- **PROBLEM**: Only these lines of the data below are wanted: the one with "(295, 294) = (599, 273): none -> pink rocket", the one with "(252, 167) = (470, 246): pink", and any lines between them, each repeated exactly.

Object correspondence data

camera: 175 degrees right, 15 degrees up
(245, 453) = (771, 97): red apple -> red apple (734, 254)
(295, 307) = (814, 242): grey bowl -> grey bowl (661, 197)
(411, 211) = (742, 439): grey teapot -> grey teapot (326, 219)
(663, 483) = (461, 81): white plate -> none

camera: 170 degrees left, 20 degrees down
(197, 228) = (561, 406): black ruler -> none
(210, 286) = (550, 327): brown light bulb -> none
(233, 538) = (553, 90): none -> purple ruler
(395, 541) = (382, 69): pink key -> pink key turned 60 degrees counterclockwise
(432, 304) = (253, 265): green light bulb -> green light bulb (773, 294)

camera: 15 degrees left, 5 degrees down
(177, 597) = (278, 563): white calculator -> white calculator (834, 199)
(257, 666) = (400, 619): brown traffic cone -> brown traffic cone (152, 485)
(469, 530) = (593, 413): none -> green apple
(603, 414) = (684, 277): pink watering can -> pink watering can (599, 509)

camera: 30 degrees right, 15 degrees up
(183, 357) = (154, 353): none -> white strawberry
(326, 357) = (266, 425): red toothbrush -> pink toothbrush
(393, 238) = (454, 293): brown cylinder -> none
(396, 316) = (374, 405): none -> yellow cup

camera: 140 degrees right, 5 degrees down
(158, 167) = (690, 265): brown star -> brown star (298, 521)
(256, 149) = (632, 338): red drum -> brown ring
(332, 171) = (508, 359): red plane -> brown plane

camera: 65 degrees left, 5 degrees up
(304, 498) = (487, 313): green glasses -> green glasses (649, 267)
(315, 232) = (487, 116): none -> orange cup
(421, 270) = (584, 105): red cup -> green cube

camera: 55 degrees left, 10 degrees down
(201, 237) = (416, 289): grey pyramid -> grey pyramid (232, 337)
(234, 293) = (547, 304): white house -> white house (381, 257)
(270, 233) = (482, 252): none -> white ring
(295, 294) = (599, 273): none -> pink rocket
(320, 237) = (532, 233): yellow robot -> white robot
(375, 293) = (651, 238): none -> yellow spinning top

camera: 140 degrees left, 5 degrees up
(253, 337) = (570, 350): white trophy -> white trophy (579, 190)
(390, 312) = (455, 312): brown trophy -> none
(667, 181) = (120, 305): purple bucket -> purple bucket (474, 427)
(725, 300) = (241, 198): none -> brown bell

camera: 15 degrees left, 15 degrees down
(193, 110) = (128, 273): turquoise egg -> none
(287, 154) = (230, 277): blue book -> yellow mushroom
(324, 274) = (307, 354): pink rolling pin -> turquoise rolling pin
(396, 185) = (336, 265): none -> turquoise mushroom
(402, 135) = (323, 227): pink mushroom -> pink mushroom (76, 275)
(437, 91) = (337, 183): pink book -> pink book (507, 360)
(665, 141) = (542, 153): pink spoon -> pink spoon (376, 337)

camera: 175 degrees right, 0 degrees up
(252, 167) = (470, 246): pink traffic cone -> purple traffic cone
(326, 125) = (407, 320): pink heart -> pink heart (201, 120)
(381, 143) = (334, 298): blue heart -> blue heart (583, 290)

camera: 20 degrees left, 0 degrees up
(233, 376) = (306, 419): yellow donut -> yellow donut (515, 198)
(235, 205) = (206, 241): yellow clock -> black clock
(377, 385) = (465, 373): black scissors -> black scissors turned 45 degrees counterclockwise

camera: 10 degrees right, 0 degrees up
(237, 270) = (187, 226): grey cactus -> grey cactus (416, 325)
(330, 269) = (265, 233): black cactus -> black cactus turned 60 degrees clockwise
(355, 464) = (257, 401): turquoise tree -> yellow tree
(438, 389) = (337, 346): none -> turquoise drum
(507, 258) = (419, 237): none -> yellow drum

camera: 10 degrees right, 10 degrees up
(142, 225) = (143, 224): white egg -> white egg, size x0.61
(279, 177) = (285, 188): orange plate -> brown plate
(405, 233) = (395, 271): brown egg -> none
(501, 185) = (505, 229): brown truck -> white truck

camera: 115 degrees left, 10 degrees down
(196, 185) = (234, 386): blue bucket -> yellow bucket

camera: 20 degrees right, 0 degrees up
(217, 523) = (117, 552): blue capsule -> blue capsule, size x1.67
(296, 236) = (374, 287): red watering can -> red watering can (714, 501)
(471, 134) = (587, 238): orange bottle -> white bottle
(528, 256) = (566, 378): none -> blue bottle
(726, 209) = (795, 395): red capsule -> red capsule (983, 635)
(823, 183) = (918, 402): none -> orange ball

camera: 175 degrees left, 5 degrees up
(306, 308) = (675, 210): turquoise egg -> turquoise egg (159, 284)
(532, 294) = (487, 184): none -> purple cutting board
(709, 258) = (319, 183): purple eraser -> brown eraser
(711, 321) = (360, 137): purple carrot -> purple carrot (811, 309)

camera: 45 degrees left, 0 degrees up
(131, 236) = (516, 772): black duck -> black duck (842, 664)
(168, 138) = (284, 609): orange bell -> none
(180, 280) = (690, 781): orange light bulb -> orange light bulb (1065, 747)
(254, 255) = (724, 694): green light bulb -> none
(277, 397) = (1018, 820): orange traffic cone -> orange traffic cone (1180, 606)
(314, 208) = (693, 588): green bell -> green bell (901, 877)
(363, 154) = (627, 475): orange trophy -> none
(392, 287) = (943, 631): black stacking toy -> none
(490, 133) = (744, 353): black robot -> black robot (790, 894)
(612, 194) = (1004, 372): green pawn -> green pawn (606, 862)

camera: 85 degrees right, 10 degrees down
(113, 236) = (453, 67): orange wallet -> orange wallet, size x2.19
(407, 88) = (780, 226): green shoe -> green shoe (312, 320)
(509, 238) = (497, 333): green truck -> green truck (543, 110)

- **WRITTEN ANSWER**:
(295, 294) = (599, 273): none -> pink rocket
(320, 237) = (532, 233): yellow robot -> white robot
(375, 293) = (651, 238): none -> yellow spinning top

camera: 140 degrees left, 5 degrees up
(253, 337) = (570, 350): white trophy -> white trophy (579, 190)
(390, 312) = (455, 312): brown trophy -> none
(667, 181) = (120, 305): purple bucket -> purple bucket (474, 427)
(725, 300) = (241, 198): none -> brown bell

camera: 15 degrees left, 15 degrees down
(193, 110) = (128, 273): turquoise egg -> none
(287, 154) = (230, 277): blue book -> yellow mushroom
(324, 274) = (307, 354): pink rolling pin -> turquoise rolling pin
(396, 185) = (336, 265): none -> turquoise mushroom
(402, 135) = (323, 227): pink mushroom -> pink mushroom (76, 275)
(437, 91) = (337, 183): pink book -> pink book (507, 360)
(665, 141) = (542, 153): pink spoon -> pink spoon (376, 337)

camera: 175 degrees right, 0 degrees up
(252, 167) = (470, 246): pink traffic cone -> purple traffic cone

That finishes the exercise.